__WORK TASK__
If an entry holds a picture, leave the picture out and copy the rest exactly.

__RECORDS SUPPLIED__
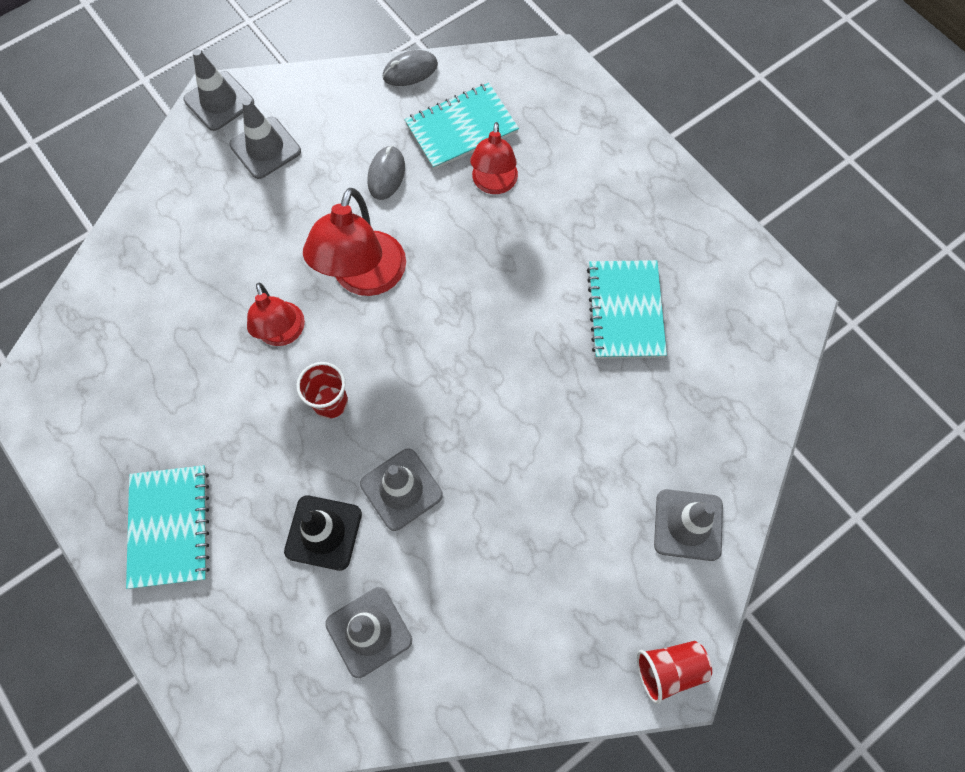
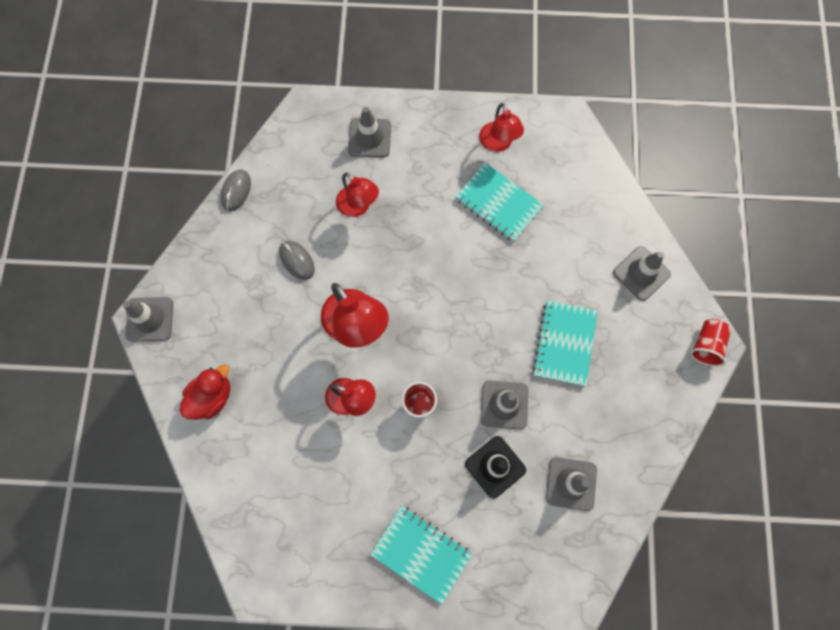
camera: 50 degrees left, 5 degrees up
(185, 209) = (212, 397): none -> red duck
(265, 148) = (212, 316): grey traffic cone -> grey traffic cone (369, 138)
(461, 128) = (304, 194): turquoise notebook -> turquoise notebook (564, 343)
(693, 259) = (498, 144): none -> red lamp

__SOLVED PROBLEM__
camera: 50 degrees left, 5 degrees up
(185, 209) = (212, 397): none -> red duck
(265, 148) = (212, 316): grey traffic cone -> grey traffic cone (369, 138)
(461, 128) = (304, 194): turquoise notebook -> turquoise notebook (564, 343)
(693, 259) = (498, 144): none -> red lamp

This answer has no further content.